*DATA SUPPLIED*:
**********

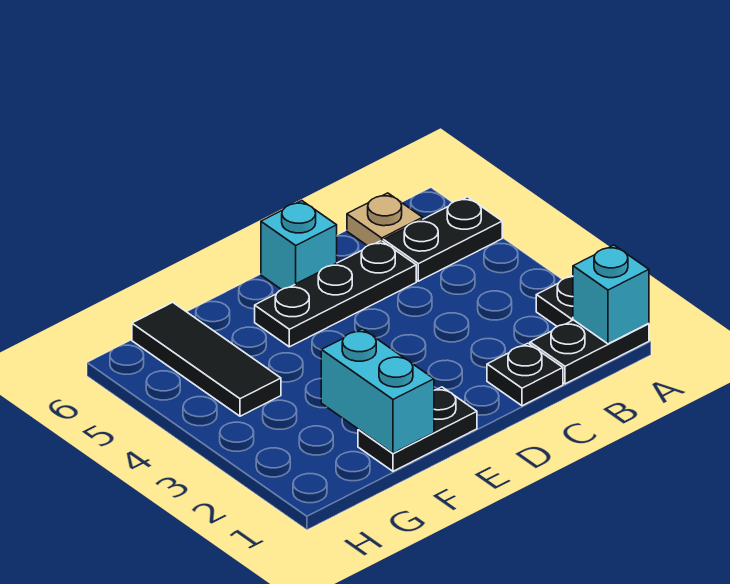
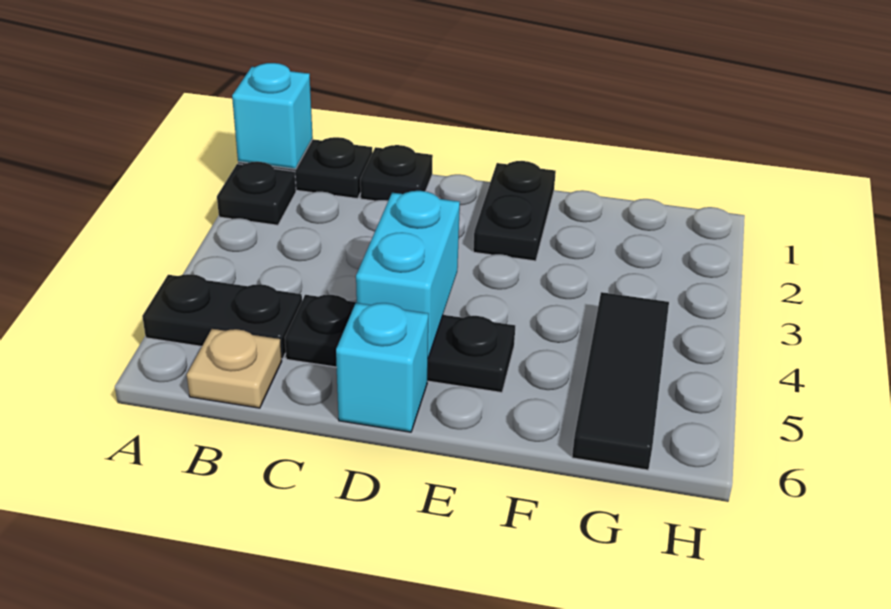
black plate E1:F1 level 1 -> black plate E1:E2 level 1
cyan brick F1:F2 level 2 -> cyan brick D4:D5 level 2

**********

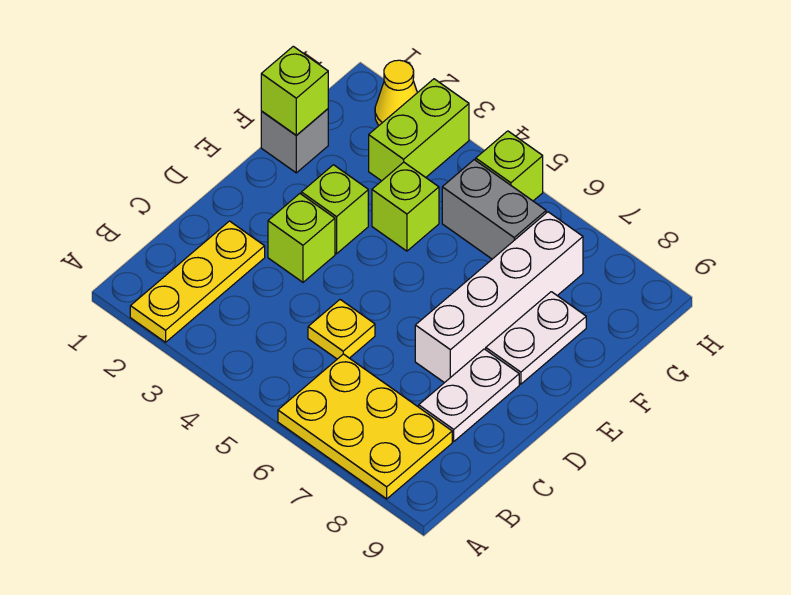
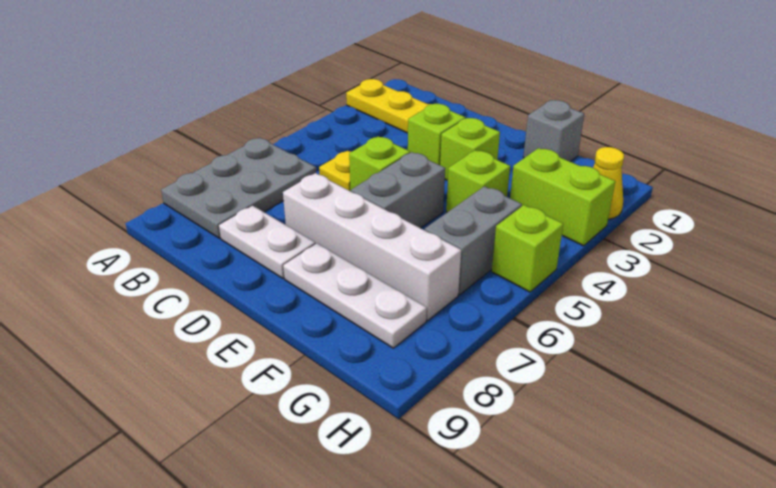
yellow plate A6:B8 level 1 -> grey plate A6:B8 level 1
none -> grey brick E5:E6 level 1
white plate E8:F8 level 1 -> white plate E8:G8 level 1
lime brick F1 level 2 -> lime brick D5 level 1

**********

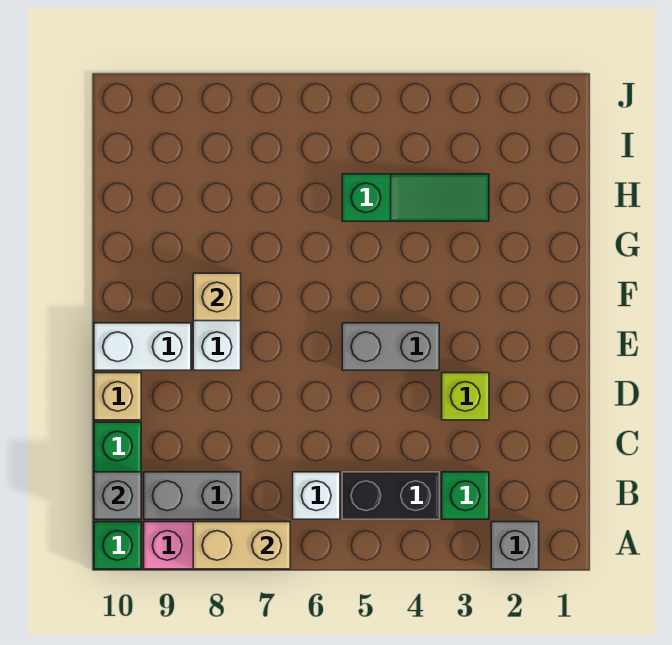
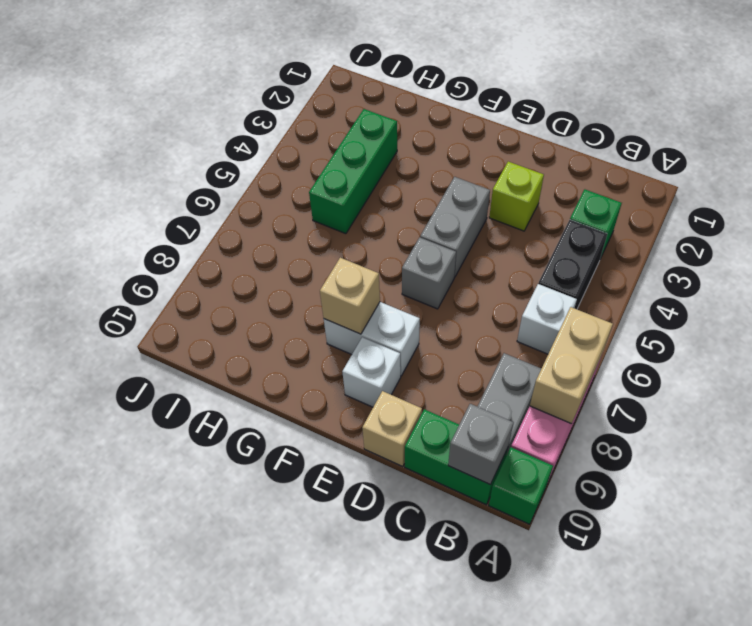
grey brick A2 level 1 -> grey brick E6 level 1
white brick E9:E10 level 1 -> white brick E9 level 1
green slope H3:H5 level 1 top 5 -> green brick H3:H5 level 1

**********

*DIRECTIONS FOR THIS TASK*:
From the records above, copy only the lines starting with the line that holds "none -> grey brick E5:E6 level 1" and going on through the line that holds "lime brick F1", exactly as written.

*TASK RESULT*:
none -> grey brick E5:E6 level 1
white plate E8:F8 level 1 -> white plate E8:G8 level 1
lime brick F1 level 2 -> lime brick D5 level 1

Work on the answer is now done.